= Exercise data =
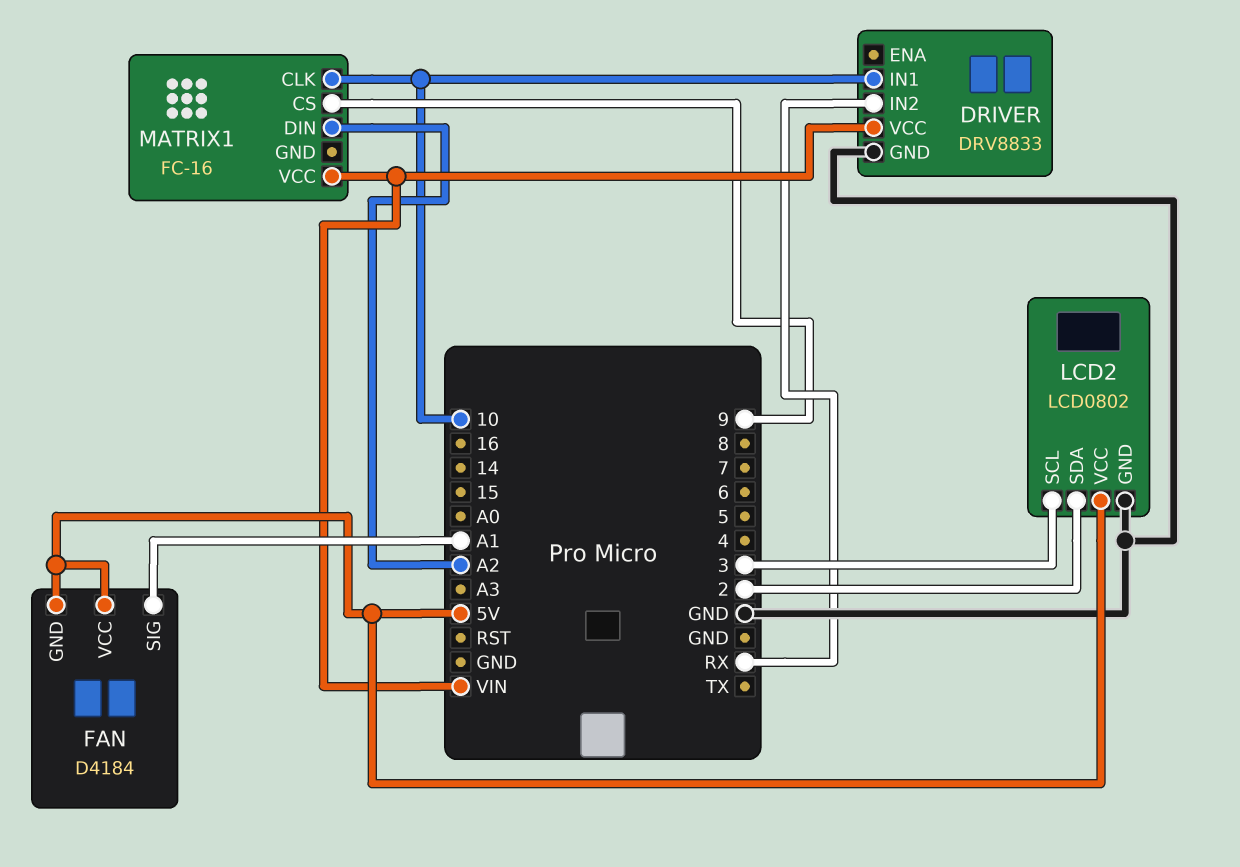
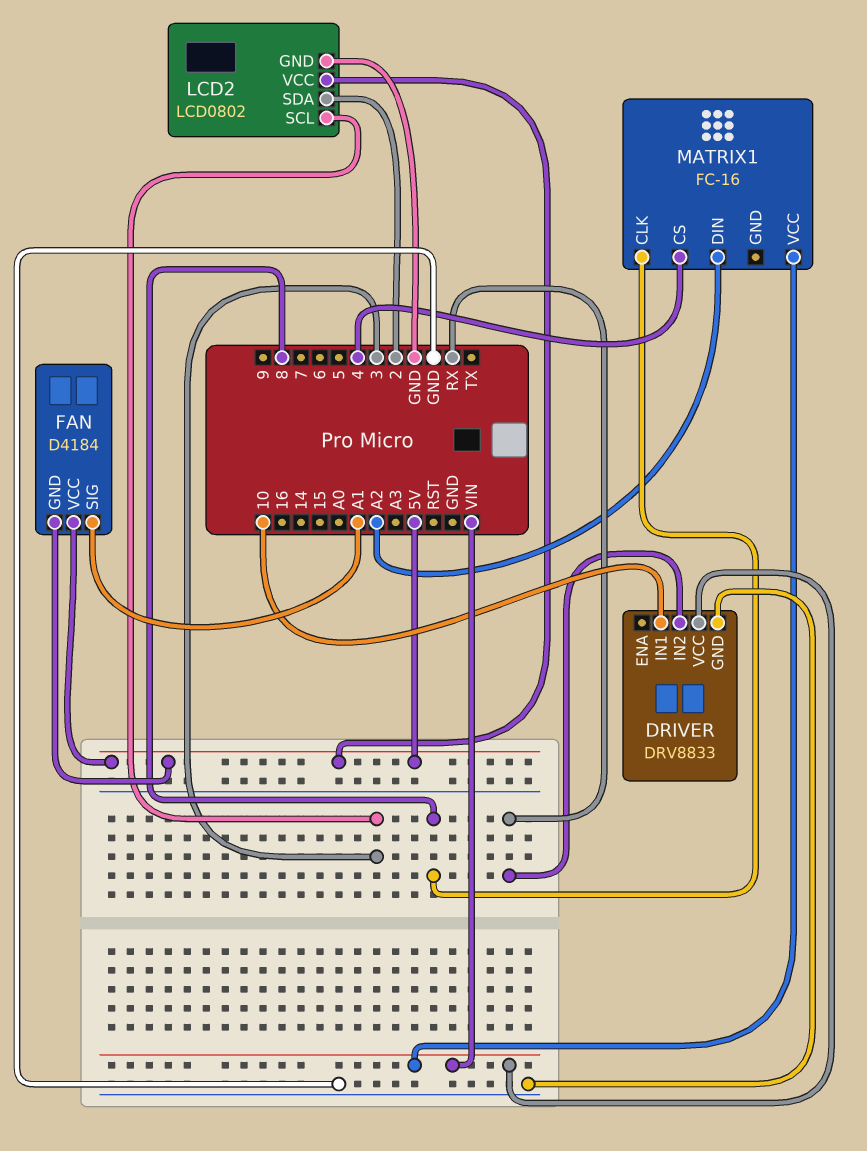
MATRIX1 pin CLK: 10 -> 8
MATRIX1 pin CS: 9 -> 4

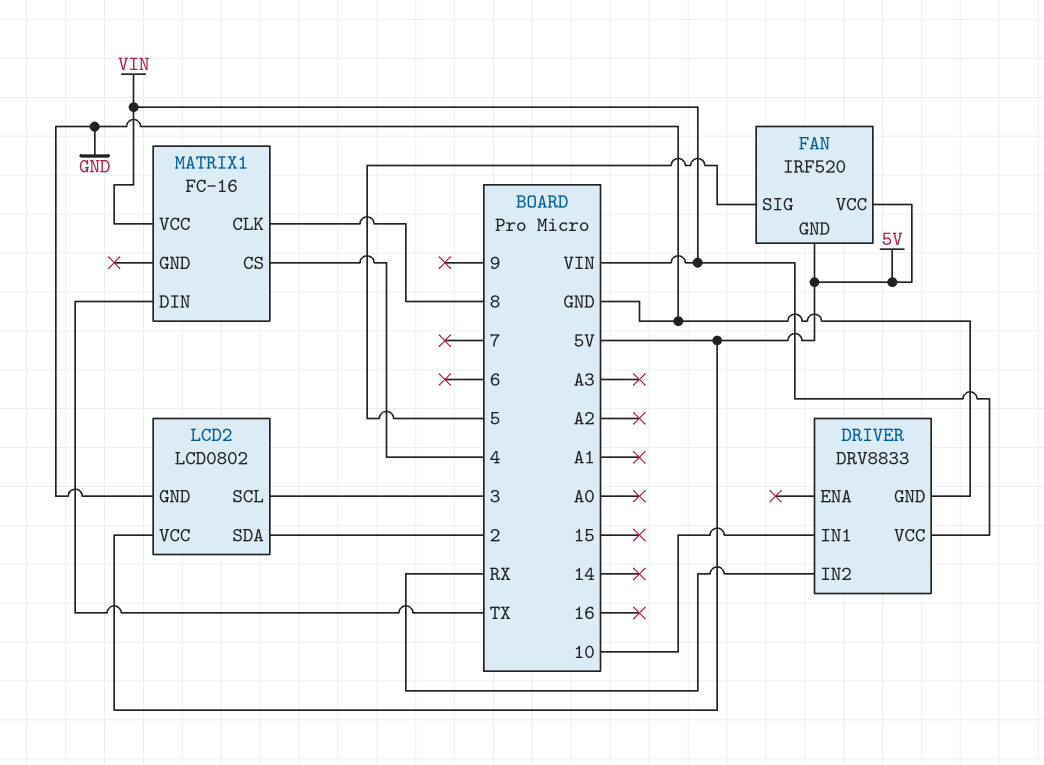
FAN: D4184 -> IRF520
FAN pin SIG: A1 -> 5
MATRIX1 pin DIN: A2 -> TX

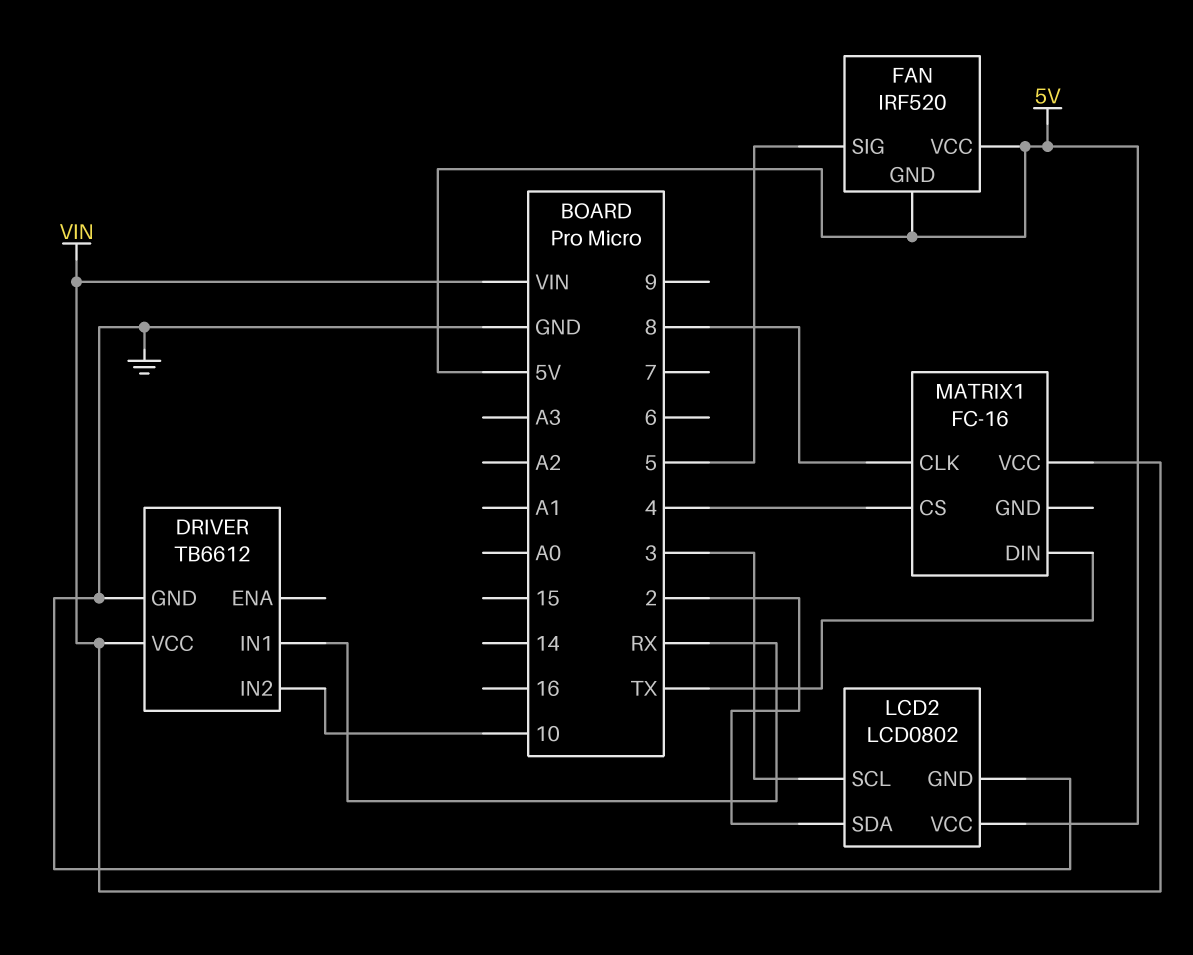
DRIVER: DRV8833 -> TB6612
DRIVER pin IN1: 10 -> RX
DRIVER pin IN2: RX -> 10

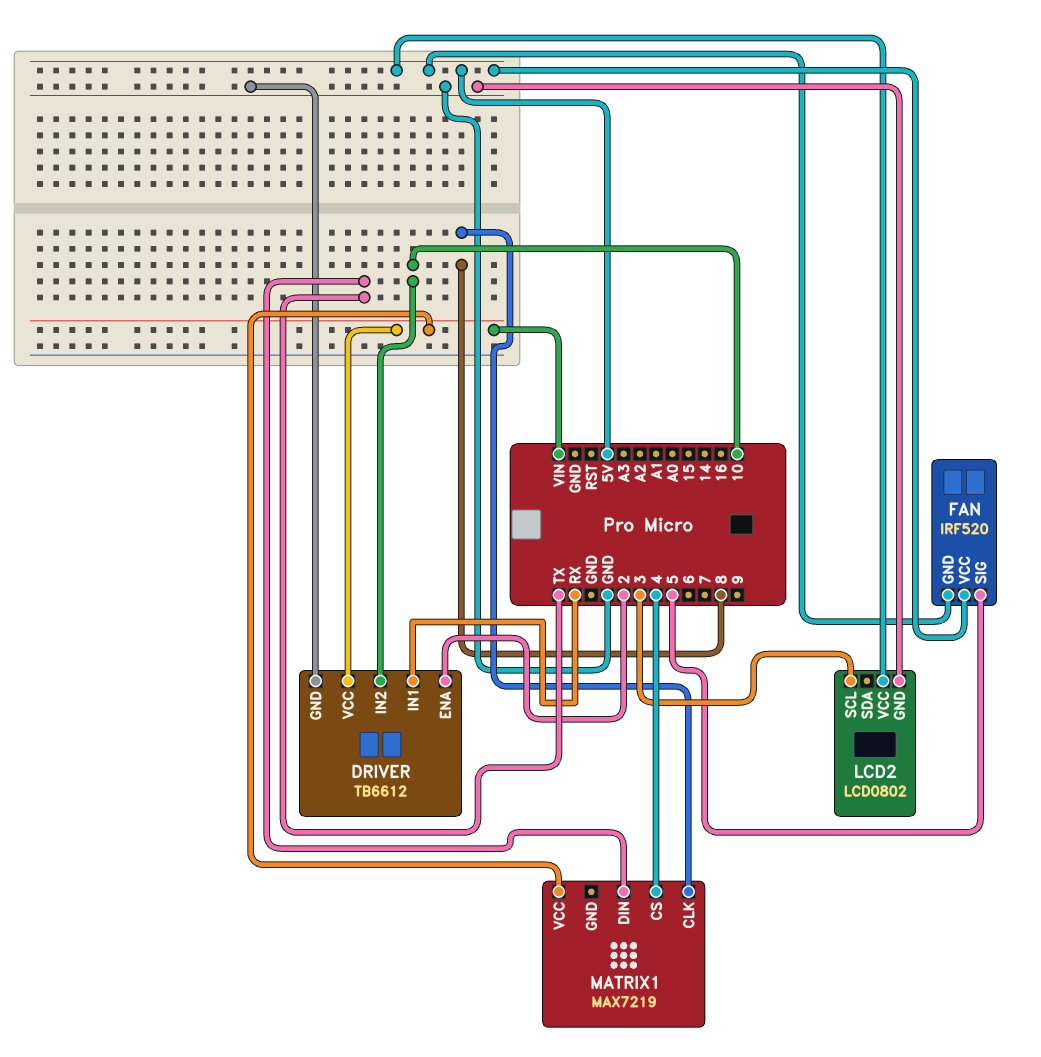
DRIVER pin ENA: none -> 2
LCD2 pin SDA: 2 -> none
MATRIX1: FC-16 -> MAX7219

= Your task =
Everything from the line that contains "DRIVER pin IN2: RX -> 10" to the final line of the data is to be duplicated exactly, both ends included, except the pictures.

= Output below =
DRIVER pin IN2: RX -> 10

DRIVER pin ENA: none -> 2
LCD2 pin SDA: 2 -> none
MATRIX1: FC-16 -> MAX7219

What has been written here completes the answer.